The pictures do not belong in the copy. Restate all of the records word for word.
-.-.-
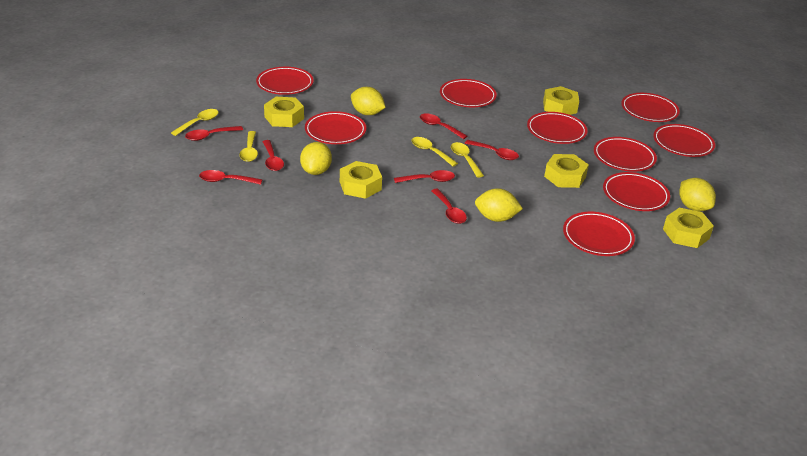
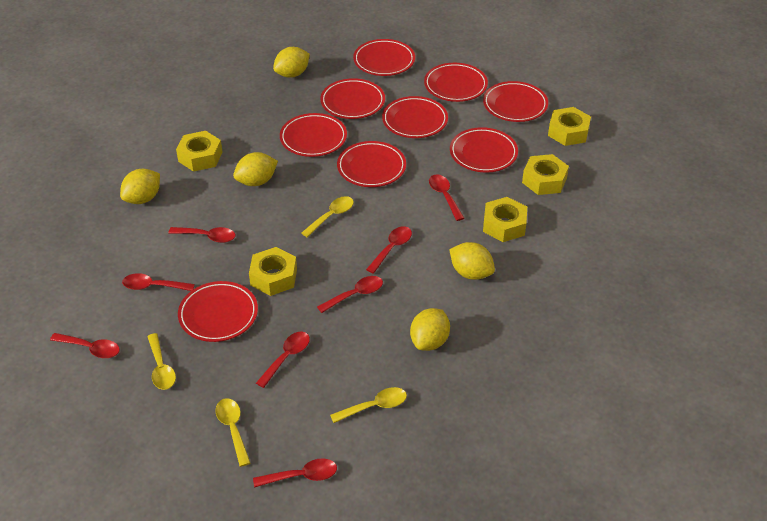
red spoon: 7 -> 8
yellow lemon: 4 -> 5

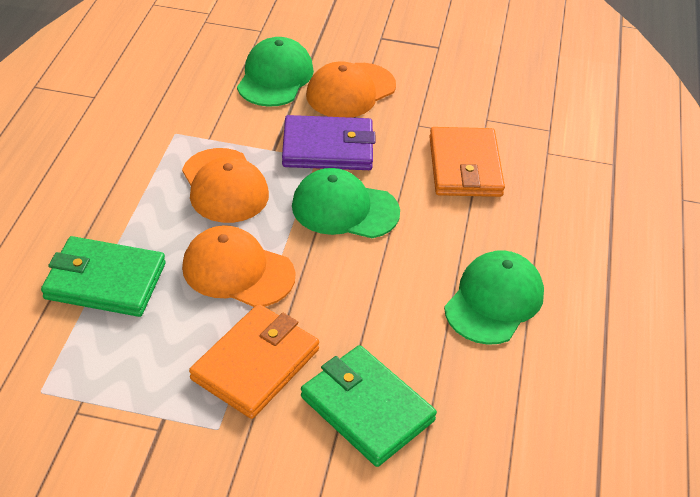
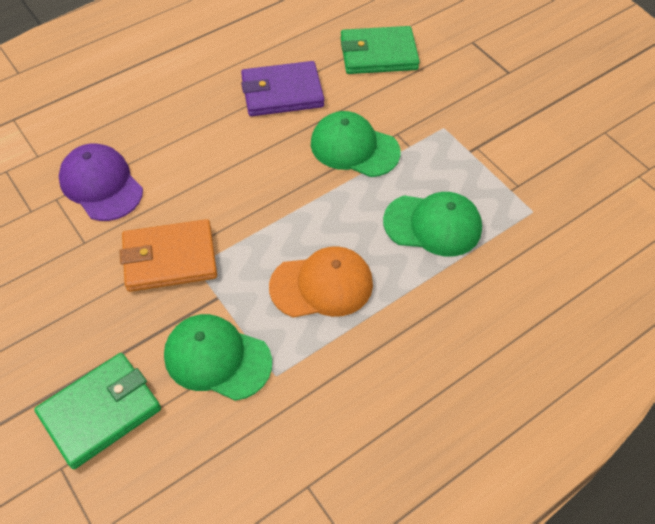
orange cap: 3 -> 1
orange wallet: 2 -> 1
purple cap: 0 -> 1

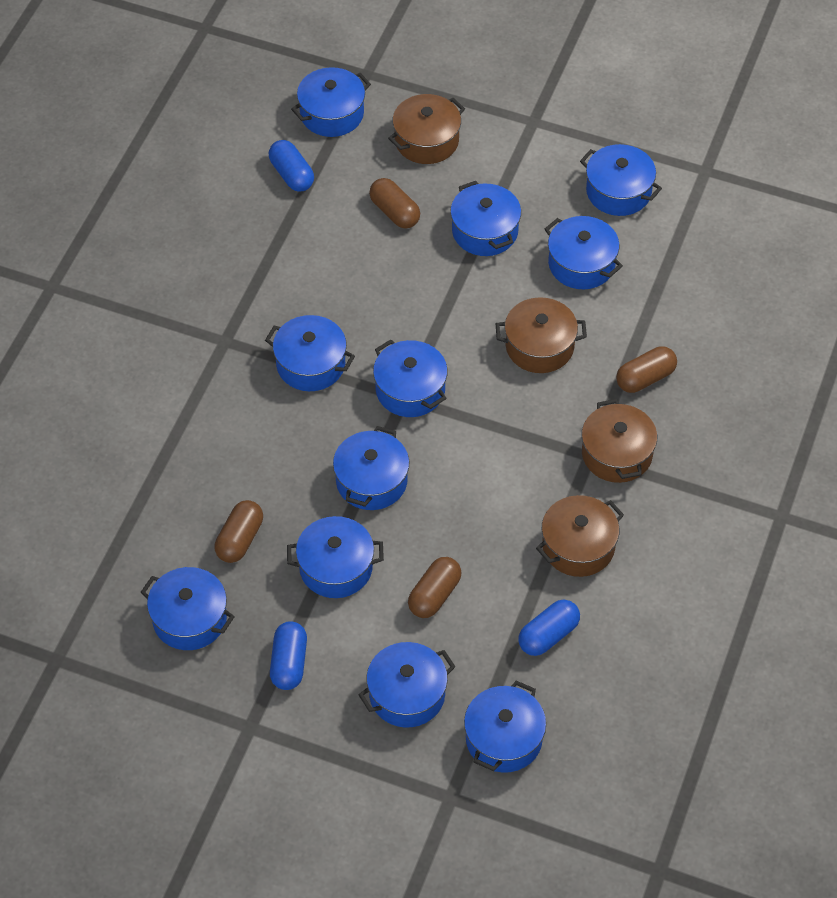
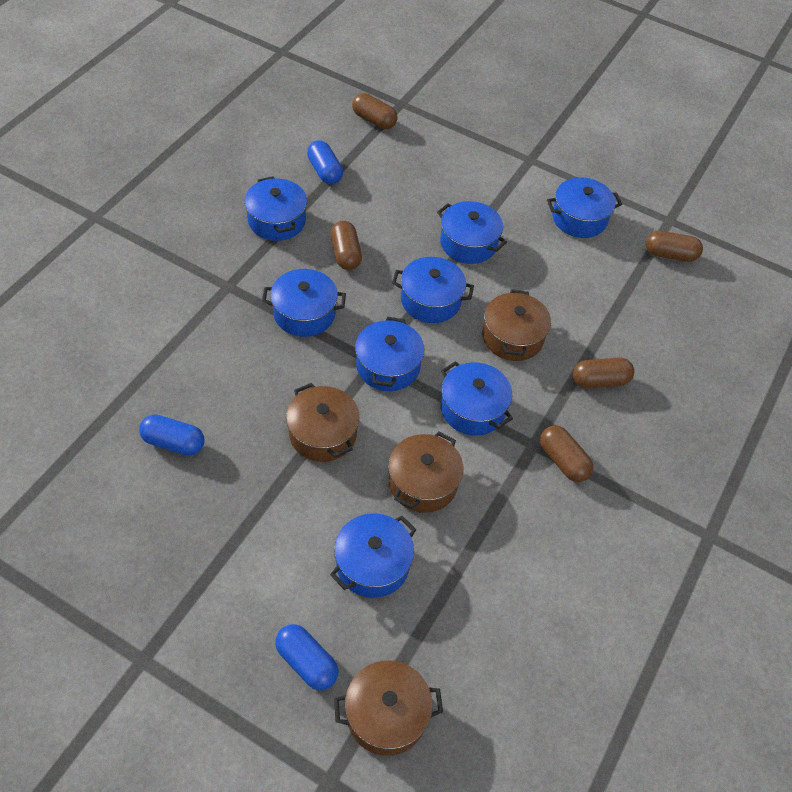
blue pot: 11 -> 8
brown capsule: 4 -> 5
-.-.-
- _Answer for this exercise_
red spoon: 7 -> 8
yellow lemon: 4 -> 5

orange cap: 3 -> 1
orange wallet: 2 -> 1
purple cap: 0 -> 1

blue pot: 11 -> 8
brown capsule: 4 -> 5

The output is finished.